**EXERCISE BRIEF:**
Your copy starts at the line containing "none -> black 1x1 brick [423,368,495,462]" and ends at the last line below. Copy exactly, without pictures.

**GIVEN RECORDS:**
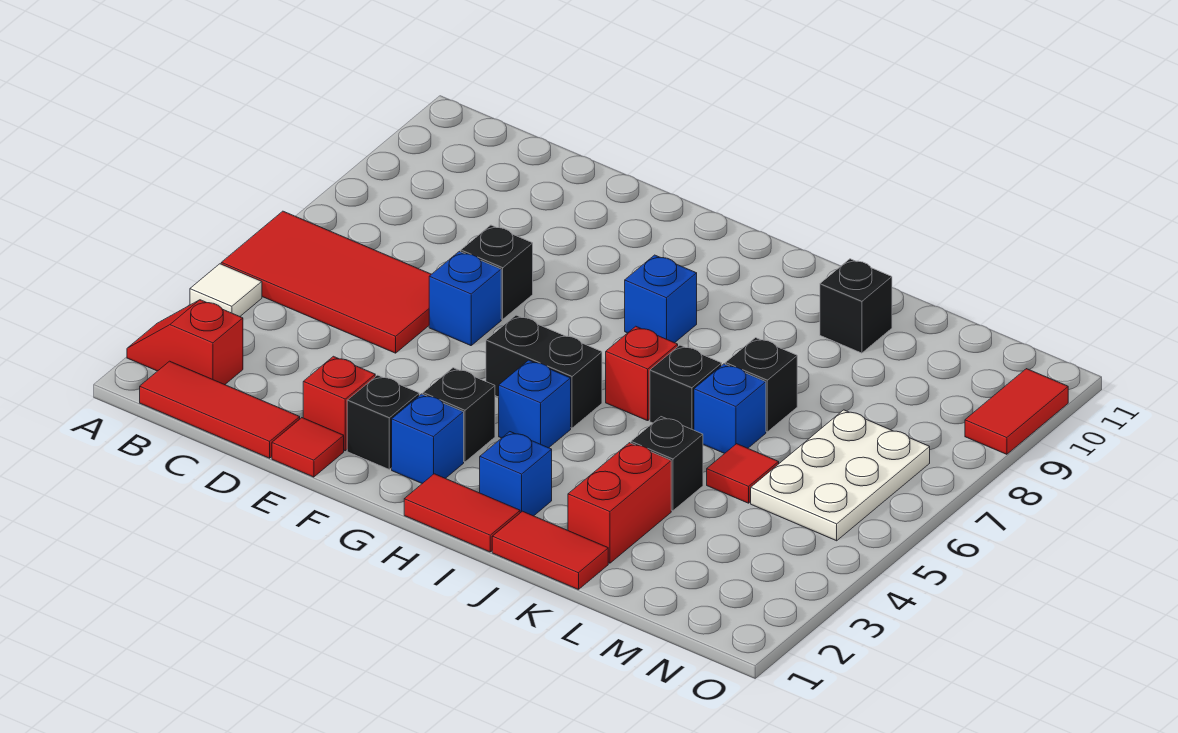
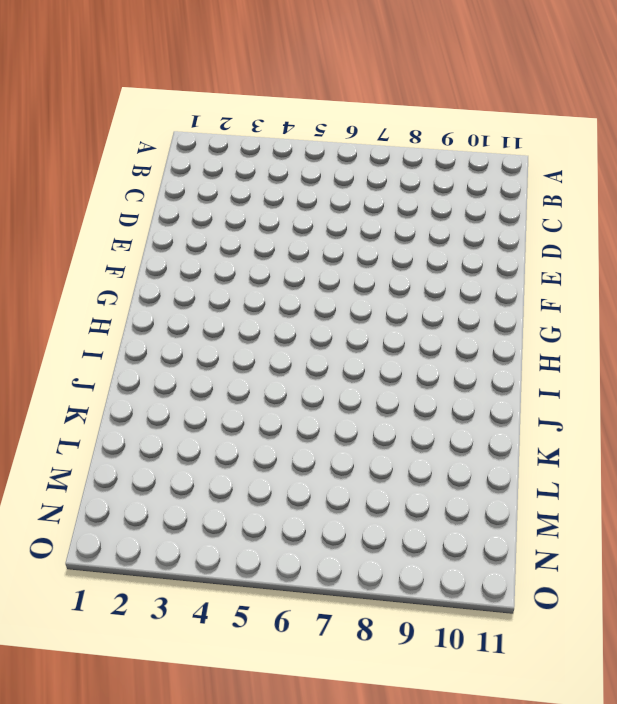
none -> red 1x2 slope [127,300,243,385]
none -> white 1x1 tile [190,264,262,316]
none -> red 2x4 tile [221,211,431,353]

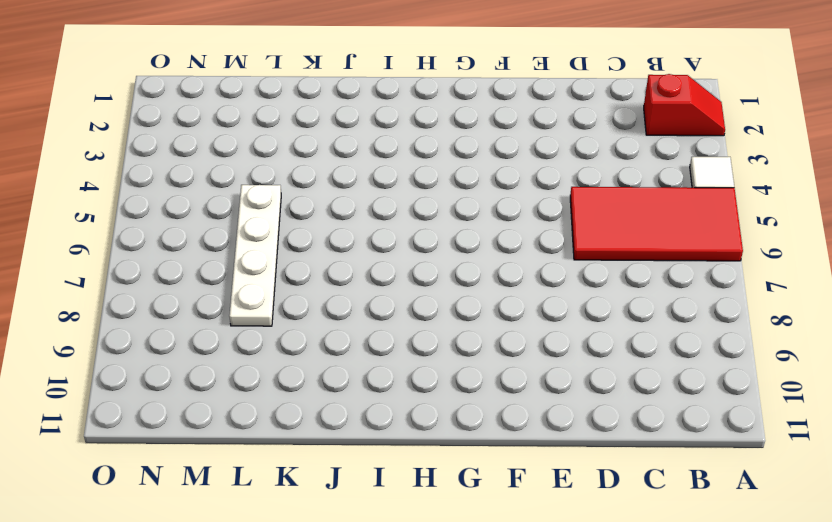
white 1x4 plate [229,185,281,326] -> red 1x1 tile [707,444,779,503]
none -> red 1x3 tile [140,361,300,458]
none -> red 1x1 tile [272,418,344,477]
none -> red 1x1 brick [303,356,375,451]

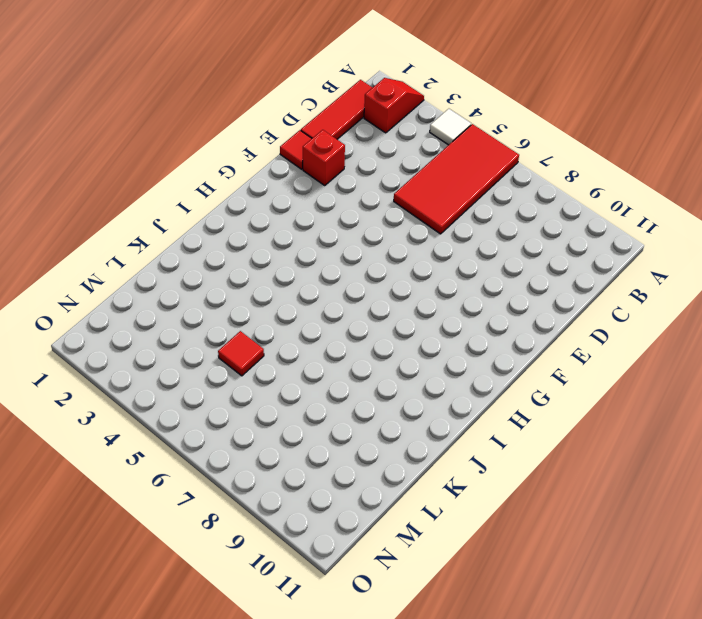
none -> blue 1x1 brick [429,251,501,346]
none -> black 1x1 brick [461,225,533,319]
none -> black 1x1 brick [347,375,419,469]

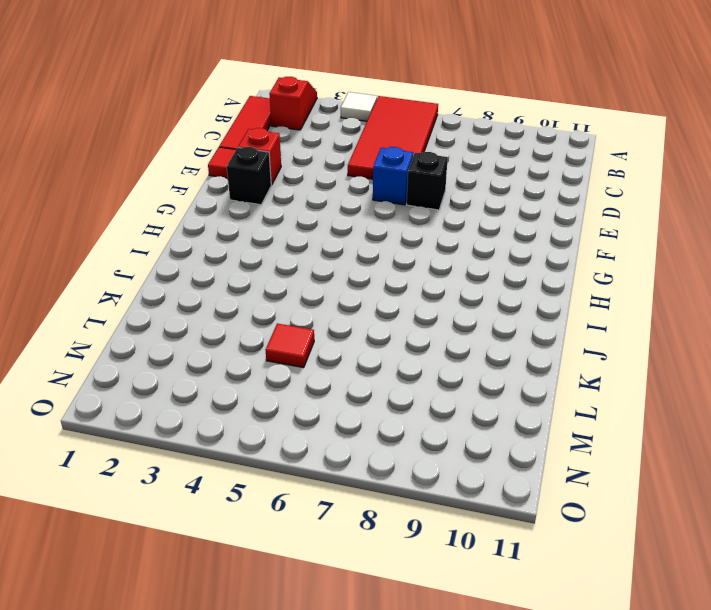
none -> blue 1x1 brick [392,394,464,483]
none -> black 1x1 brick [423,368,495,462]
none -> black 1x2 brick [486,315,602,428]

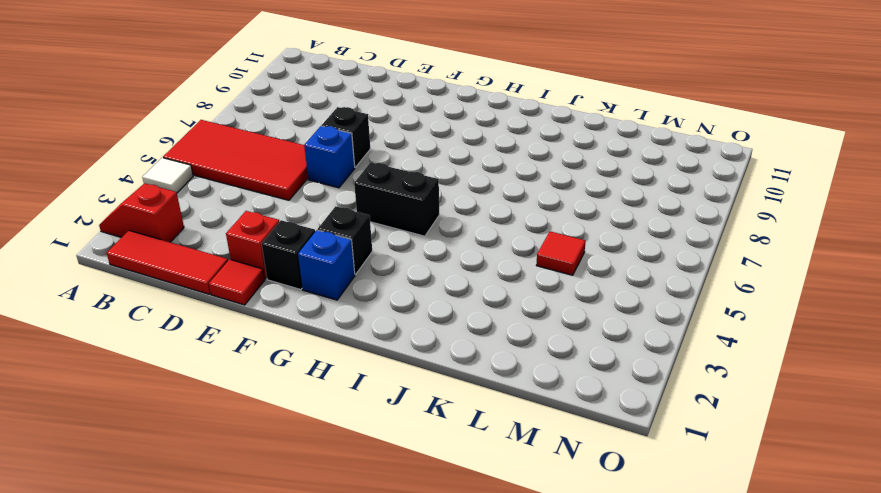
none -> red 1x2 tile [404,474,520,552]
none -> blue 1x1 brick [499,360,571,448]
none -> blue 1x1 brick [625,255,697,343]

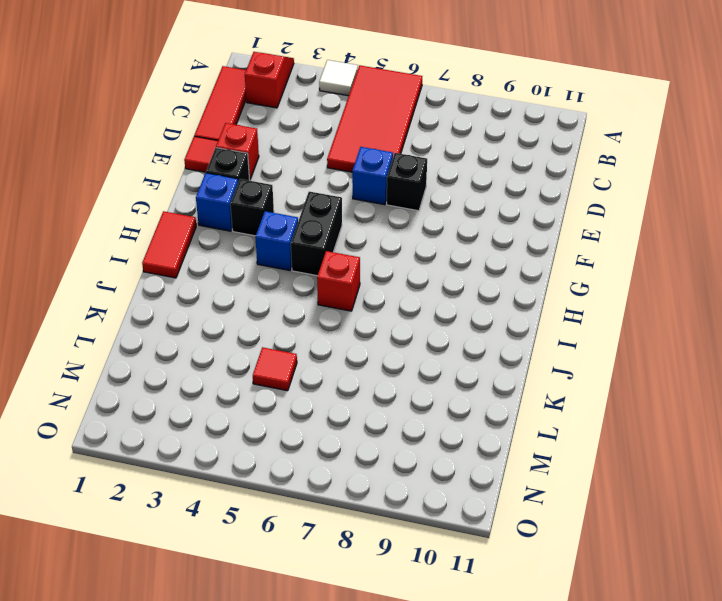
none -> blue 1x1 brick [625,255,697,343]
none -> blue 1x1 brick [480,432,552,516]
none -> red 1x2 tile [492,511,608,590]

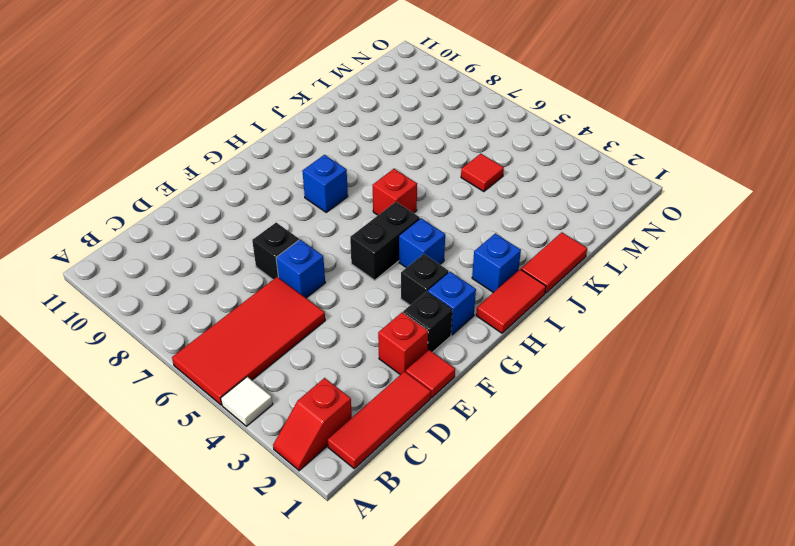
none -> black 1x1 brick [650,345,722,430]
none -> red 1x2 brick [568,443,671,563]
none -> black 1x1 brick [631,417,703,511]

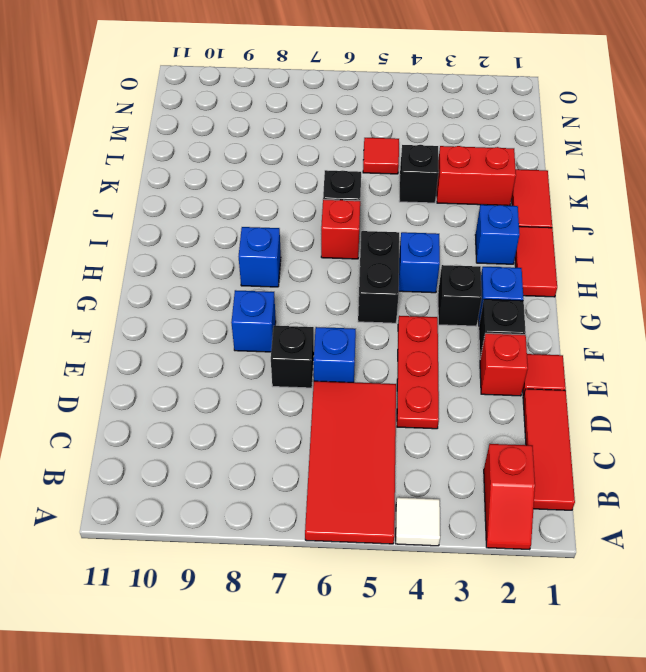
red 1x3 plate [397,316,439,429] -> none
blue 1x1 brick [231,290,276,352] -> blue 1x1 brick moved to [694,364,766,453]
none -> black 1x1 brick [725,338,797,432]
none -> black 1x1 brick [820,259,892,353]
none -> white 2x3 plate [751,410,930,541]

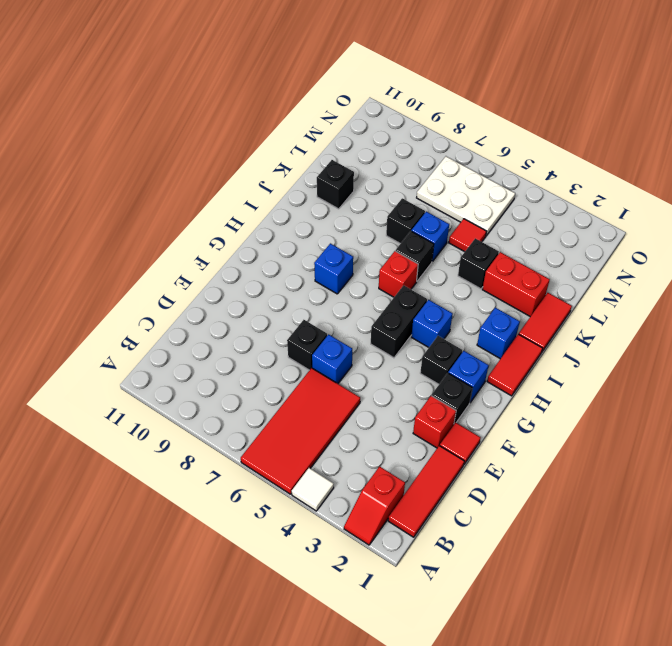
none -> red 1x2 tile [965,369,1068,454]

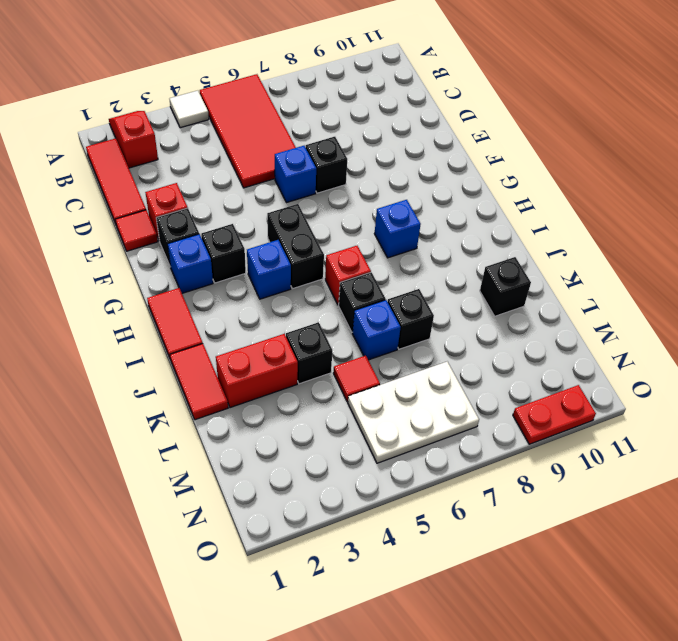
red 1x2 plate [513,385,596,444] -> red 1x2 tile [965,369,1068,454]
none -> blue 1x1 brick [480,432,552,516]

**WRITTEN ANSWER:**
none -> black 1x1 brick [423,368,495,462]
none -> black 1x2 brick [486,315,602,428]

none -> red 1x2 tile [404,474,520,552]
none -> blue 1x1 brick [499,360,571,448]
none -> blue 1x1 brick [625,255,697,343]

none -> blue 1x1 brick [625,255,697,343]
none -> blue 1x1 brick [480,432,552,516]
none -> red 1x2 tile [492,511,608,590]

none -> black 1x1 brick [650,345,722,430]
none -> red 1x2 brick [568,443,671,563]
none -> black 1x1 brick [631,417,703,511]

red 1x3 plate [397,316,439,429] -> none
blue 1x1 brick [231,290,276,352] -> blue 1x1 brick moved to [694,364,766,453]
none -> black 1x1 brick [725,338,797,432]
none -> black 1x1 brick [820,259,892,353]
none -> white 2x3 plate [751,410,930,541]

none -> red 1x2 tile [965,369,1068,454]

red 1x2 plate [513,385,596,444] -> red 1x2 tile [965,369,1068,454]
none -> blue 1x1 brick [480,432,552,516]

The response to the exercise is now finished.